● What to produce:
Would you please output the lines of the data below from the one containing "C1: 100nF (GND, SIG3) -> 100nF (GND, VIN)" to the end, exactly and with nothing added?
Record excerpts: Begin
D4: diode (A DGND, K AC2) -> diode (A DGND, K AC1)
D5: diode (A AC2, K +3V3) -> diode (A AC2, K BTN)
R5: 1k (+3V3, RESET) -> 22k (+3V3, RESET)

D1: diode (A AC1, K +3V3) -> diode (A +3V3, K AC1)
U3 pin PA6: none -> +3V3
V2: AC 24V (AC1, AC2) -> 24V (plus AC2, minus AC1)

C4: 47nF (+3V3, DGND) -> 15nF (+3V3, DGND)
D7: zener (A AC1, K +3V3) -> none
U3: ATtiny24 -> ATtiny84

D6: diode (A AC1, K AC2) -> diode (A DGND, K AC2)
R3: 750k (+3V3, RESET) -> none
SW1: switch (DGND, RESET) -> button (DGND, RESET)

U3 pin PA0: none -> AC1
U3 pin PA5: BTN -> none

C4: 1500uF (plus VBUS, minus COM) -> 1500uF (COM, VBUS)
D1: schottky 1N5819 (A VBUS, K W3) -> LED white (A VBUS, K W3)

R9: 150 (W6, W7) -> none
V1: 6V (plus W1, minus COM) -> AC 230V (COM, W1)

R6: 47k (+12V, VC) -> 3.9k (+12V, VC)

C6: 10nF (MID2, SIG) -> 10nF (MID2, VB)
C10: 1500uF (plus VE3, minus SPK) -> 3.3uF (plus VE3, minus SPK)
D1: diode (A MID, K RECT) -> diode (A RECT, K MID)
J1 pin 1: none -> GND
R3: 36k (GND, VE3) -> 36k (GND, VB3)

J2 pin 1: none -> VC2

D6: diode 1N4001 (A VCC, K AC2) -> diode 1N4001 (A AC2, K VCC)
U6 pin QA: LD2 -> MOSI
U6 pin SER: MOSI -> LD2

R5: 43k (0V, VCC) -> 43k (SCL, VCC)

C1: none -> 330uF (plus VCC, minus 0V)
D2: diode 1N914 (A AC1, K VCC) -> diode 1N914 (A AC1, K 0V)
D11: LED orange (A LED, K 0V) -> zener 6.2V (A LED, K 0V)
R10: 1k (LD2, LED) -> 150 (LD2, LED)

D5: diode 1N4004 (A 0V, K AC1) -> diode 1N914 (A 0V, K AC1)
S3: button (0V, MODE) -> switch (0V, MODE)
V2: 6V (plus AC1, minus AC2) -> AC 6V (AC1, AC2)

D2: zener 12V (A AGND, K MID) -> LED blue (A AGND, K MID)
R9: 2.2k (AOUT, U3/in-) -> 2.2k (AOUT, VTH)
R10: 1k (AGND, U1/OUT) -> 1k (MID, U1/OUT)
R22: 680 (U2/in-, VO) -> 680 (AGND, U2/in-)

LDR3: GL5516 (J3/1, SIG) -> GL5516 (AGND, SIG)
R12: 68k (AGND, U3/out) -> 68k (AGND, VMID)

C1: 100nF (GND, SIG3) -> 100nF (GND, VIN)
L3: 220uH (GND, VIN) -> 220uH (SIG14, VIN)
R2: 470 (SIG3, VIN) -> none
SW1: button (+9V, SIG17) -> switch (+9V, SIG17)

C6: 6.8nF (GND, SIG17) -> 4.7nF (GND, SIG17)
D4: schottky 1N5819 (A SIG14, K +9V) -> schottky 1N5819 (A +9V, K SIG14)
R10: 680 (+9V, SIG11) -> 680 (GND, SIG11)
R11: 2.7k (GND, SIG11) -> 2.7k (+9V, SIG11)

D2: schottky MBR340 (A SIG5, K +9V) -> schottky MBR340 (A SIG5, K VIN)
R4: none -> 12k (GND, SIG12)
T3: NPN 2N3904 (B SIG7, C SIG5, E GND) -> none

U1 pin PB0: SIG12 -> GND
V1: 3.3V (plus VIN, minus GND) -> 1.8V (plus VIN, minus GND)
Record excerpts: End
● Result:
C1: 100nF (GND, SIG3) -> 100nF (GND, VIN)
L3: 220uH (GND, VIN) -> 220uH (SIG14, VIN)
R2: 470 (SIG3, VIN) -> none
SW1: button (+9V, SIG17) -> switch (+9V, SIG17)

C6: 6.8nF (GND, SIG17) -> 4.7nF (GND, SIG17)
D4: schottky 1N5819 (A SIG14, K +9V) -> schottky 1N5819 (A +9V, K SIG14)
R10: 680 (+9V, SIG11) -> 680 (GND, SIG11)
R11: 2.7k (GND, SIG11) -> 2.7k (+9V, SIG11)

D2: schottky MBR340 (A SIG5, K +9V) -> schottky MBR340 (A SIG5, K VIN)
R4: none -> 12k (GND, SIG12)
T3: NPN 2N3904 (B SIG7, C SIG5, E GND) -> none

U1 pin PB0: SIG12 -> GND
V1: 3.3V (plus VIN, minus GND) -> 1.8V (plus VIN, minus GND)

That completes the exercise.